=== WRITTEN REQUEST ===
Count the lines in the entries below that contain the string "major", and reply with that number alone.
*** DATA
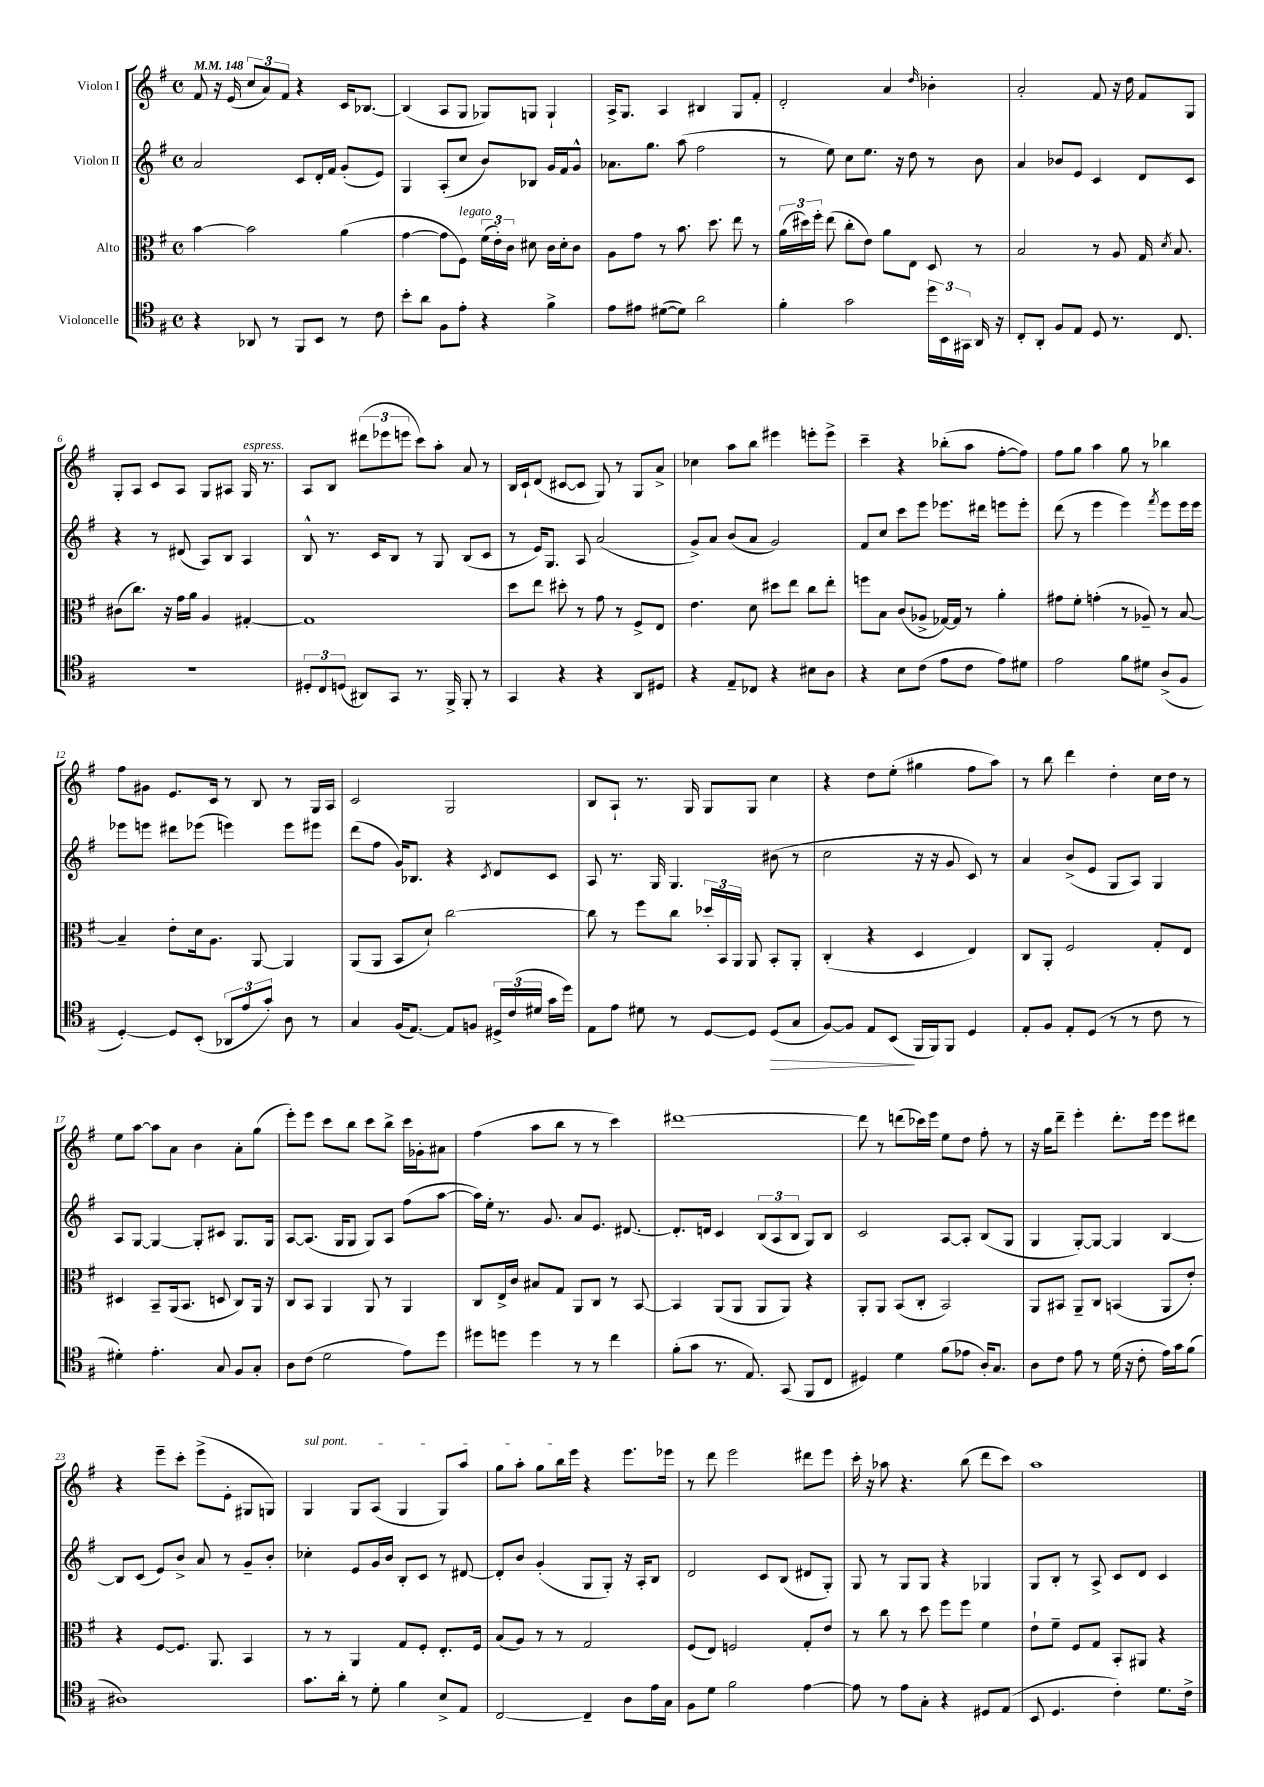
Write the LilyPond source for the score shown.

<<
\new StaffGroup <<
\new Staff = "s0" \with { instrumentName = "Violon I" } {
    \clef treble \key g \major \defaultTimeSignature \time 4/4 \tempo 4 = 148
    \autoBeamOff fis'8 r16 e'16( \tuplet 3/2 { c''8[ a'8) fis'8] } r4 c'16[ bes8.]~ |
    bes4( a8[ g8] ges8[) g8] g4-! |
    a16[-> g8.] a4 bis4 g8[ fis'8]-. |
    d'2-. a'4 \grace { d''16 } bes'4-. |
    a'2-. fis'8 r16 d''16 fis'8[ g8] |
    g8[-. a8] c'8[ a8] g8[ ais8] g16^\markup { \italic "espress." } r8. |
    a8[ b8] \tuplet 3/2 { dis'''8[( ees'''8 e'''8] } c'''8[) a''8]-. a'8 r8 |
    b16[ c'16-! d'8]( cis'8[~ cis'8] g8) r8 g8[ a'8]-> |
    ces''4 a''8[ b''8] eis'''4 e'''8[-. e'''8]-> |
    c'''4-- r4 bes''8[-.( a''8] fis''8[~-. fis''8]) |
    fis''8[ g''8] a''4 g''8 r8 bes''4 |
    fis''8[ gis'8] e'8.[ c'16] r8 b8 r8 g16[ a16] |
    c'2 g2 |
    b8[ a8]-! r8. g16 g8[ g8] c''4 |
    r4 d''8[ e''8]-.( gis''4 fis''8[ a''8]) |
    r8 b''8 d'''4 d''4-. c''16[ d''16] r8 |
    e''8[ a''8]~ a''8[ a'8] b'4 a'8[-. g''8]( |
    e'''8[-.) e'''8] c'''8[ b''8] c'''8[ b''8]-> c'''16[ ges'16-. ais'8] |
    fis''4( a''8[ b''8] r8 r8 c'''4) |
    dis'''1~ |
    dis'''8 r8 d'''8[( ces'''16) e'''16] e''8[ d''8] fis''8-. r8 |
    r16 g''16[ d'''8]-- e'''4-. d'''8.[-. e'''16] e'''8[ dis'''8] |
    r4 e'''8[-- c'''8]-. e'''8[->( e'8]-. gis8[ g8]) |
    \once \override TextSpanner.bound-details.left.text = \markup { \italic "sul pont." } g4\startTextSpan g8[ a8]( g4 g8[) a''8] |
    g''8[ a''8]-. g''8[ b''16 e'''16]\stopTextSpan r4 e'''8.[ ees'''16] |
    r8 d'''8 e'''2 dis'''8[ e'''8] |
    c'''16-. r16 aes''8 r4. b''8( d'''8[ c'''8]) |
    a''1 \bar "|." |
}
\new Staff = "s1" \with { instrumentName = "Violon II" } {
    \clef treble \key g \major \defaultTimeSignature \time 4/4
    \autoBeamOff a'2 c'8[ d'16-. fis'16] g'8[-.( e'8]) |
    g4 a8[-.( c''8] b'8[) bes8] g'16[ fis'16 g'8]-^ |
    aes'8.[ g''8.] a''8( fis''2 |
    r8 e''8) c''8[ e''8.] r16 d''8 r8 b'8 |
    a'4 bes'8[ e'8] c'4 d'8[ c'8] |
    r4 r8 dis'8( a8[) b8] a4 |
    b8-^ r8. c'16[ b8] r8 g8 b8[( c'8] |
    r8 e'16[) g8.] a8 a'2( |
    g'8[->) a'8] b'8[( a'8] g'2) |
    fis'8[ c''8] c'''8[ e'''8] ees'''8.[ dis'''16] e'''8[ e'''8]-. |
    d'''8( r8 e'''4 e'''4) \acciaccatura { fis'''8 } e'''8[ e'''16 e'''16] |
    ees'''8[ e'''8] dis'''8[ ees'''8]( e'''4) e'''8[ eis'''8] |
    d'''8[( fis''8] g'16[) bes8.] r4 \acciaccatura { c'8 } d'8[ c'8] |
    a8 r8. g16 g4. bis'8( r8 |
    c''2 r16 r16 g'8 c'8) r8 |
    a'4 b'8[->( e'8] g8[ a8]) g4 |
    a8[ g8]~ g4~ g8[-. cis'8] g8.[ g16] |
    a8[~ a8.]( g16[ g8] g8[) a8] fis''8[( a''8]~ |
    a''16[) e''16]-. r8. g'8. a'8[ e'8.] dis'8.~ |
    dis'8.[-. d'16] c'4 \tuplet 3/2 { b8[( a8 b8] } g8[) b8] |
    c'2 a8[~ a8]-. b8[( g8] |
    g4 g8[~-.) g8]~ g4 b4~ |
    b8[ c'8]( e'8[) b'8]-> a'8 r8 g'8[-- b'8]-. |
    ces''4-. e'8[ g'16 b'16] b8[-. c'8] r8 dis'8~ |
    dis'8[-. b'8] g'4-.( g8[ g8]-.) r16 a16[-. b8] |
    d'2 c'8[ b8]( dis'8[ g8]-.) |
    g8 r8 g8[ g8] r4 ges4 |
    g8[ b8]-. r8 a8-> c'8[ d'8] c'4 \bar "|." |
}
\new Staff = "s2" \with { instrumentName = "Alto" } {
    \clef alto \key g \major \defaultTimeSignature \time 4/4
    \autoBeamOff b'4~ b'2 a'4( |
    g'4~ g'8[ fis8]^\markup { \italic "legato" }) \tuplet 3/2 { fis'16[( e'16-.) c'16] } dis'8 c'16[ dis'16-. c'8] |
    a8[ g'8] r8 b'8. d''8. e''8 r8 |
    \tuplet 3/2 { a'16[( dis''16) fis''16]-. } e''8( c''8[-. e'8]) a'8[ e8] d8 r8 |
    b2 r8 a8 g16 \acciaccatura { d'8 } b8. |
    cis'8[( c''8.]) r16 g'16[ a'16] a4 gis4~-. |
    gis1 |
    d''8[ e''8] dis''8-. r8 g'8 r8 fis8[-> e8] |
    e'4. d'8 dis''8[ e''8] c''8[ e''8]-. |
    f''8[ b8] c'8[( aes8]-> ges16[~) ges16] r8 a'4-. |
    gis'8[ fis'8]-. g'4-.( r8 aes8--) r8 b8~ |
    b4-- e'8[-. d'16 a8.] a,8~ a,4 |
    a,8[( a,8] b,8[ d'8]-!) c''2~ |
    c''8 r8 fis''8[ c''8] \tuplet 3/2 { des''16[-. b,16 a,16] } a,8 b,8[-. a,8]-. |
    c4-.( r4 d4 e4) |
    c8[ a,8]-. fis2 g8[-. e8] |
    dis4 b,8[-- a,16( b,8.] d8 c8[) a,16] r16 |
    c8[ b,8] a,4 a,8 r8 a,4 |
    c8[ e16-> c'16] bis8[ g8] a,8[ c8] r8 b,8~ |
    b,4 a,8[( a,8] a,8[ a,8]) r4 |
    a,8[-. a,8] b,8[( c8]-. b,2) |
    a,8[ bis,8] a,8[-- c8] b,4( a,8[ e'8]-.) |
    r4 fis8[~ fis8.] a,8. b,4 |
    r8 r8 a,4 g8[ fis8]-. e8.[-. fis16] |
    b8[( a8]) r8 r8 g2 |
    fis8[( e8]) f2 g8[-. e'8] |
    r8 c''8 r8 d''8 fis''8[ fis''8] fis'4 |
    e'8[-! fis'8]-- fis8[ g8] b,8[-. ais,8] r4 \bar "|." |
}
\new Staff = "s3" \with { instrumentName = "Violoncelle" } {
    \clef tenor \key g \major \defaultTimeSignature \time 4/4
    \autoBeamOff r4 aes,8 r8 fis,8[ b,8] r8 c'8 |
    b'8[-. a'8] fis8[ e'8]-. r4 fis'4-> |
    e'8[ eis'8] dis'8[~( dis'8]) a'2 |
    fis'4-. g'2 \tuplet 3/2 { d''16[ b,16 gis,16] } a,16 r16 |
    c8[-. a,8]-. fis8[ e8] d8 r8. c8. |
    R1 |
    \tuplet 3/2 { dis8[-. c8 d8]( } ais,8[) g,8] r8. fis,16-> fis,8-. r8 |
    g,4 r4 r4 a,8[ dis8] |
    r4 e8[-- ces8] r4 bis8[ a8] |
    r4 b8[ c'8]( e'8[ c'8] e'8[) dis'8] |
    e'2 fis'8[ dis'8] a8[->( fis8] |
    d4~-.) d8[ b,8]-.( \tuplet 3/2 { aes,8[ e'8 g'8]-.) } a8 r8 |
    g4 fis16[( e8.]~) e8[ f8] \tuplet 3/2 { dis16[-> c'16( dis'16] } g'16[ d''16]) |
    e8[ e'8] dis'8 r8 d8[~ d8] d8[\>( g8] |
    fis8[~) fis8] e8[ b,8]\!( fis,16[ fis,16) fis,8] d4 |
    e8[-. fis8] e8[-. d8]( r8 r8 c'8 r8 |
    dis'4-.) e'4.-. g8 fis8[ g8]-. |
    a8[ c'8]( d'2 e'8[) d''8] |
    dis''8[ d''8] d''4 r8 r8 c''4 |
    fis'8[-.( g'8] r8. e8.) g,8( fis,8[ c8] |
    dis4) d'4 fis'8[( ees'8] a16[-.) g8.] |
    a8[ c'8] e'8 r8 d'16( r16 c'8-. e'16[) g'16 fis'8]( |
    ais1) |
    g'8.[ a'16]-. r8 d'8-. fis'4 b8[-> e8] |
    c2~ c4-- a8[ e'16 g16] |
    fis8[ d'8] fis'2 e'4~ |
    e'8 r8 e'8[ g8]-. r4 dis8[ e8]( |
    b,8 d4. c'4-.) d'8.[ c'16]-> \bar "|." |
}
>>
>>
******
=== RESULT BELOW ===
4